▶ [TASK] Rewrite the part of the listing that opens with the line containing "You are a photographer setting up for a family portrait. You" and closes with the line containing "You are standing on the brown soil at center.", putting "gray striped towel" wherever "light blue striped cloth" appears and keeping everything else unchanged.

<<<<

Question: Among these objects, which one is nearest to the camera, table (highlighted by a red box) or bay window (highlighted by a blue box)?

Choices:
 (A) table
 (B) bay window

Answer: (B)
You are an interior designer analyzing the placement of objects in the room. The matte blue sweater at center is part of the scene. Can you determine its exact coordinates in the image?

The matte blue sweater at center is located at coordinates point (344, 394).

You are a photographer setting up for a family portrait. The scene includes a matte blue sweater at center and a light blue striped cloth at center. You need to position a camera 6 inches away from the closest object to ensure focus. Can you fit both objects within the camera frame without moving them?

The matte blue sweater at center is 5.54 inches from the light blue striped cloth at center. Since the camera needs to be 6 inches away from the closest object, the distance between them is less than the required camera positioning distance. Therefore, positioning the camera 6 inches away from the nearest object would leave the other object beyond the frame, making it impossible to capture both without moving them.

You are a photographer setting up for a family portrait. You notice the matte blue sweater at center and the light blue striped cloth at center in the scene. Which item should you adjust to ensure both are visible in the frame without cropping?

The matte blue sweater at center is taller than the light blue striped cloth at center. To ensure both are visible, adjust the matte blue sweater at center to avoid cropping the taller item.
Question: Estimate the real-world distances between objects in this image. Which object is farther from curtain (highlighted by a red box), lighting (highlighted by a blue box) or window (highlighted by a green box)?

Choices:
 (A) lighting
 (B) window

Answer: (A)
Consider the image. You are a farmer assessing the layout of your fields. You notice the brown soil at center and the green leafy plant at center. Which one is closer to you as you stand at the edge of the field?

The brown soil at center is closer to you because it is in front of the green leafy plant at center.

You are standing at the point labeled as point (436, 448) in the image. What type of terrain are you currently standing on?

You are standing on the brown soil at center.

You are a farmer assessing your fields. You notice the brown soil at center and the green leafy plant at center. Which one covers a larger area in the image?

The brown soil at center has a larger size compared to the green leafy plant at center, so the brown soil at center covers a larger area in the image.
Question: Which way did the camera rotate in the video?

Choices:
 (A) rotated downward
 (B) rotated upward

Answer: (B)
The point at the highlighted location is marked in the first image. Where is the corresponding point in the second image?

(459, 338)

>>>>

▶ [ANSWER TO THIS EXERCISE]
You are a photographer setting up for a family portrait. You notice the matte blue sweater at center and the gray striped towel at center in the scene. Which item should you adjust to ensure both are visible in the frame without cropping?

The matte blue sweater at center is taller than the gray striped towel at center. To ensure both are visible, adjust the matte blue sweater at center to avoid cropping the taller item.
Question: Estimate the real-world distances between objects in this image. Which object is farther from curtain (highlighted by a red box), lighting (highlighted by a blue box) or window (highlighted by a green box)?

Choices:
 (A) lighting
 (B) window

Answer: (A)
Consider the image. You are a farmer assessing the layout of your fields. You notice the brown soil at center and the green leafy plant at center. Which one is closer to you as you stand at the edge of the field?

The brown soil at center is closer to you because it is in front of the green leafy plant at center.

You are standing at the point labeled as point (436, 448) in the image. What type of terrain are you currently standing on?

You are standing on the brown soil at center.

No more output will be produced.